***** Exercise data *****
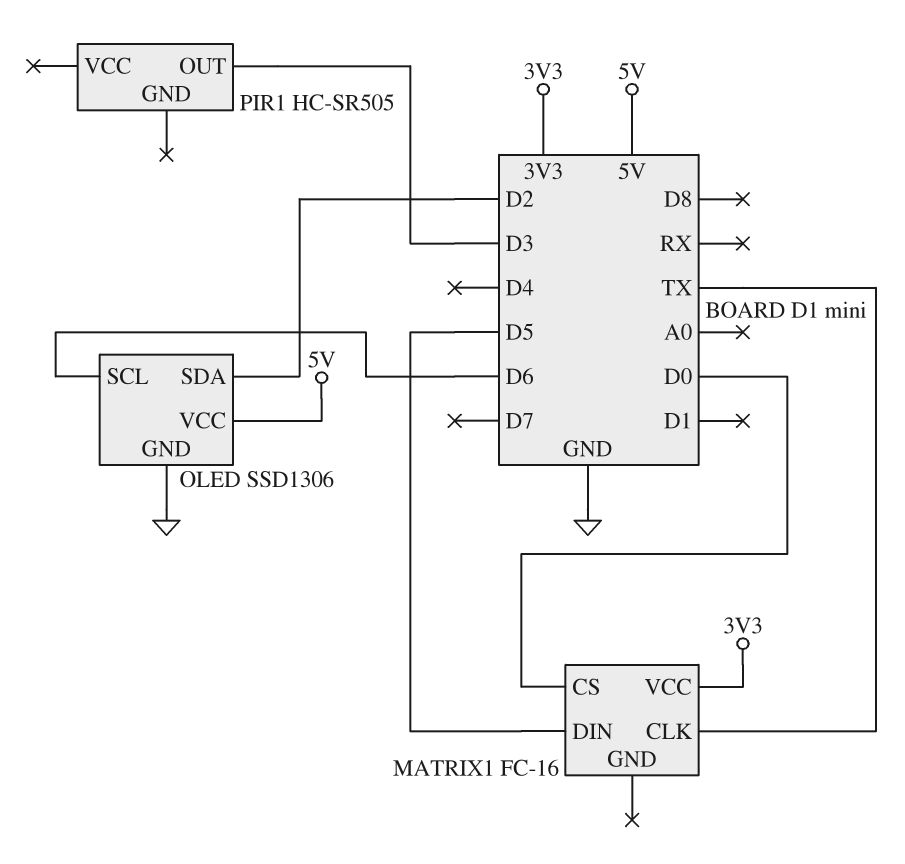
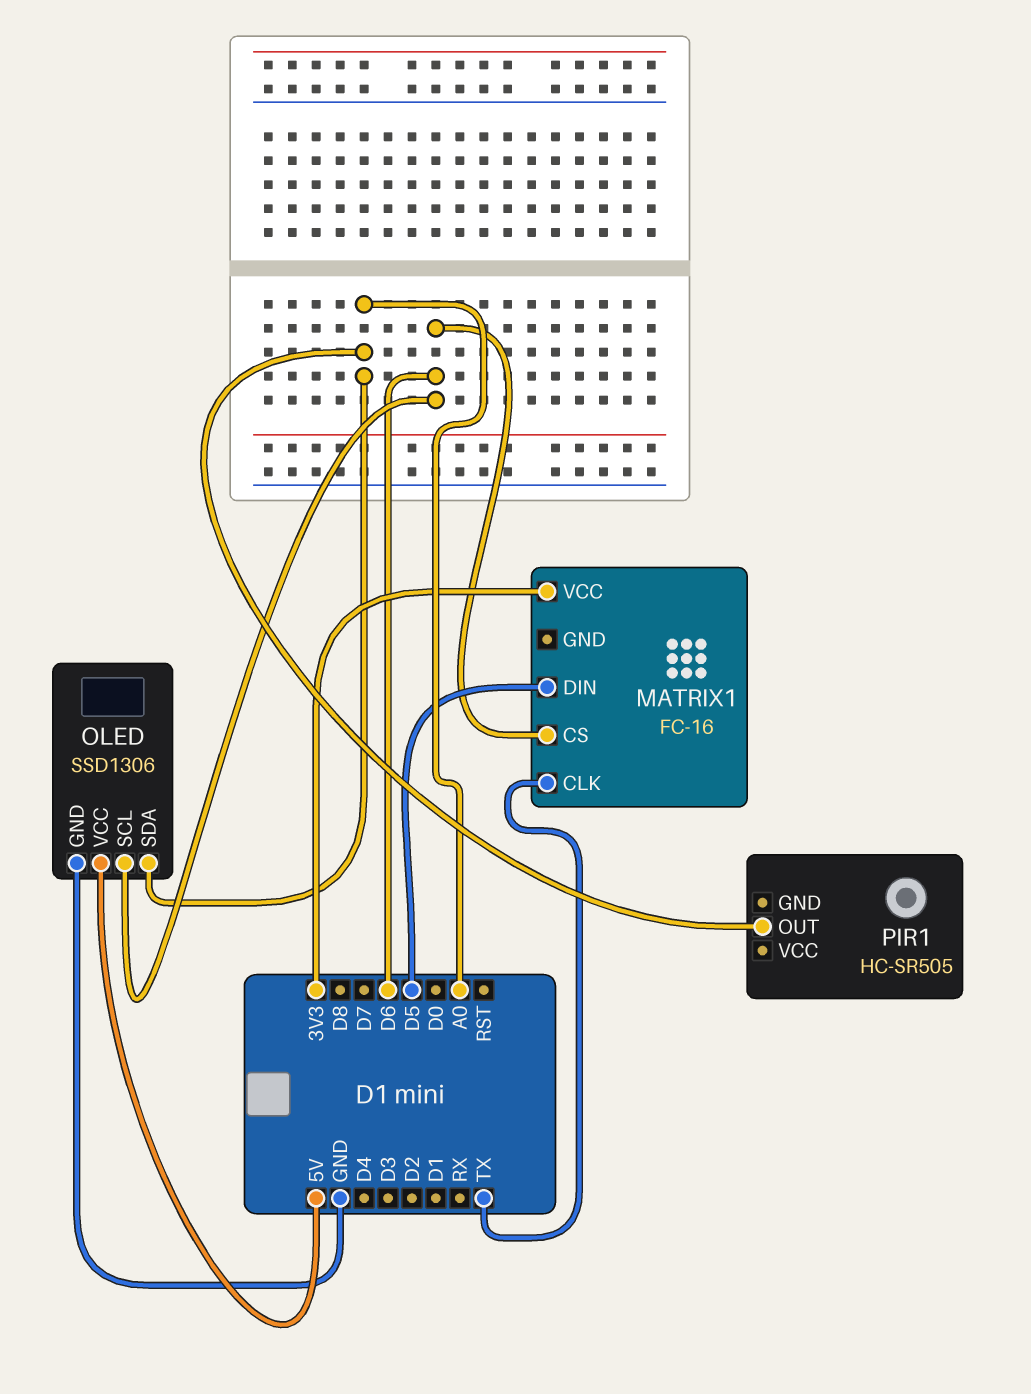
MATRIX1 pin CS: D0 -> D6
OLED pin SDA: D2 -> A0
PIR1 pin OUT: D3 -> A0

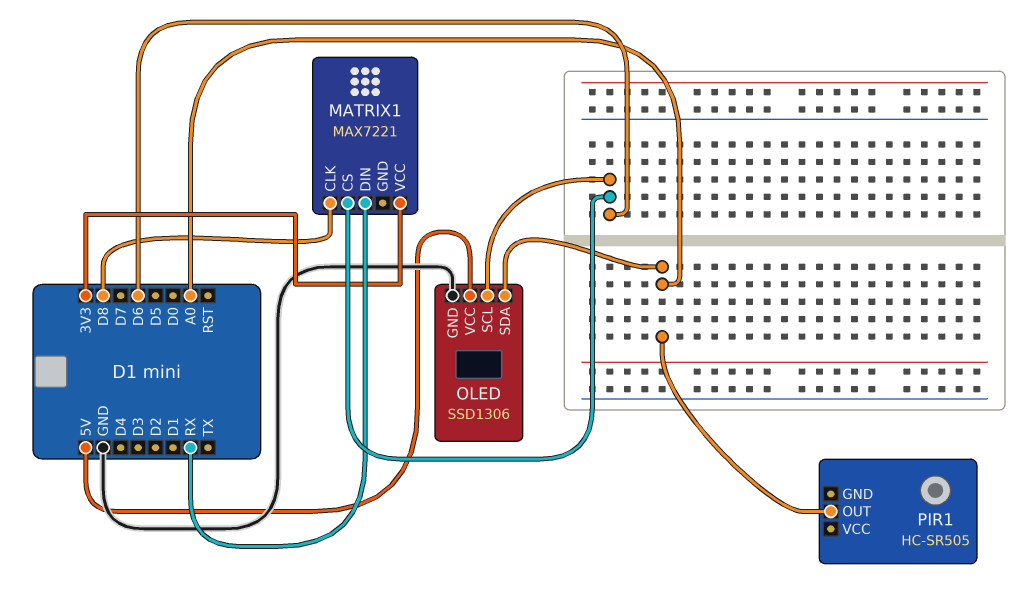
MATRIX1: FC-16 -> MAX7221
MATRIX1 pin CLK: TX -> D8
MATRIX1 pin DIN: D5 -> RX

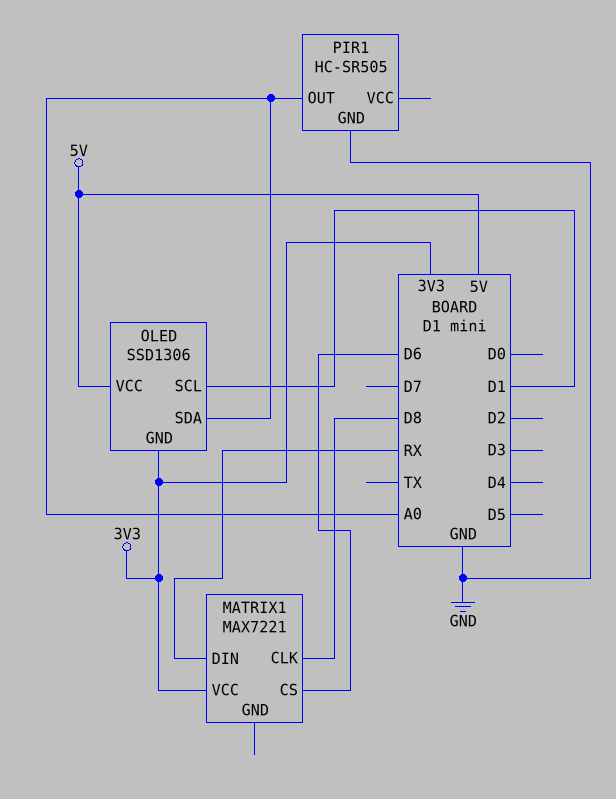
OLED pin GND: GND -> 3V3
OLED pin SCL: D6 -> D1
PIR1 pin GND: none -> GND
*****
Task objective:
The answer must be an exact copy of the entries, with the pictures omitted.

Your solution:
MATRIX1 pin CS: D0 -> D6
OLED pin SDA: D2 -> A0
PIR1 pin OUT: D3 -> A0

MATRIX1: FC-16 -> MAX7221
MATRIX1 pin CLK: TX -> D8
MATRIX1 pin DIN: D5 -> RX

OLED pin GND: GND -> 3V3
OLED pin SCL: D6 -> D1
PIR1 pin GND: none -> GND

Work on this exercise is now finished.